# Assignment
Reproduce the whole of the records exactly, and make sure no picture is carried into the result.

# Provided data
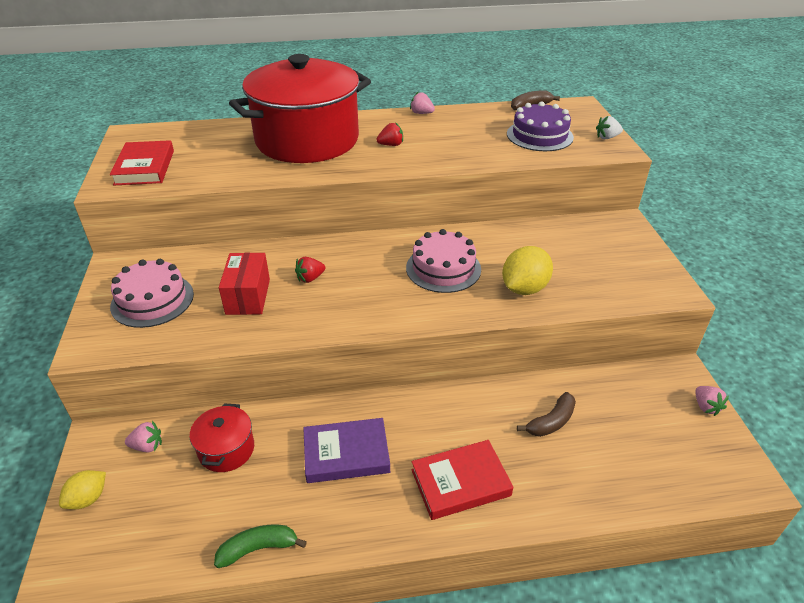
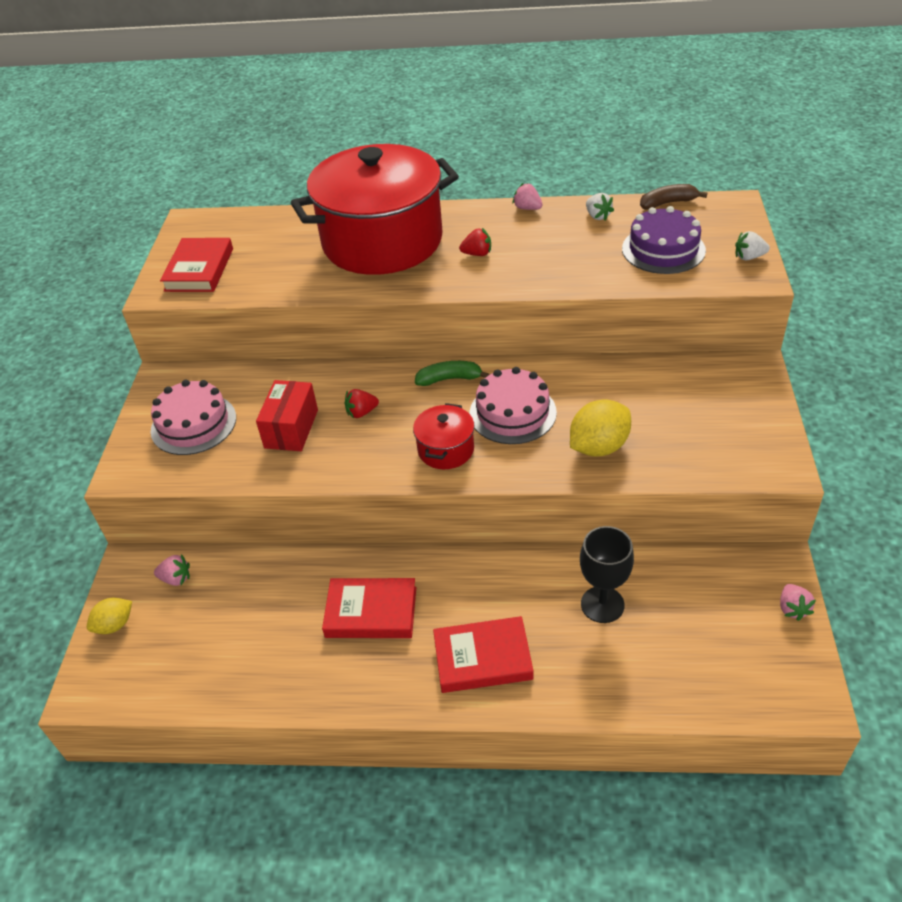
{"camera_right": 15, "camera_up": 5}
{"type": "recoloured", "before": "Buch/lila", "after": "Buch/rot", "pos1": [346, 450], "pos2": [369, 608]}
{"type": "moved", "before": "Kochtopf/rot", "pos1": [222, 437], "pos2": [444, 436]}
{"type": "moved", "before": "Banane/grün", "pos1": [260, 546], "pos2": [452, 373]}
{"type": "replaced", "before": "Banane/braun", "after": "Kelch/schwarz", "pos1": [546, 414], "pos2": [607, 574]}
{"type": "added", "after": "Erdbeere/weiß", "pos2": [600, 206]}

# Final answer
{"camera_right": 15, "camera_up": 5}
{"type": "recoloured", "before": "Buch/lila", "after": "Buch/rot", "pos1": [346, 450], "pos2": [369, 608]}
{"type": "moved", "before": "Kochtopf/rot", "pos1": [222, 437], "pos2": [444, 436]}
{"type": "moved", "before": "Banane/grün", "pos1": [260, 546], "pos2": [452, 373]}
{"type": "replaced", "before": "Banane/braun", "after": "Kelch/schwarz", "pos1": [546, 414], "pos2": [607, 574]}
{"type": "added", "after": "Erdbeere/weiß", "pos2": [600, 206]}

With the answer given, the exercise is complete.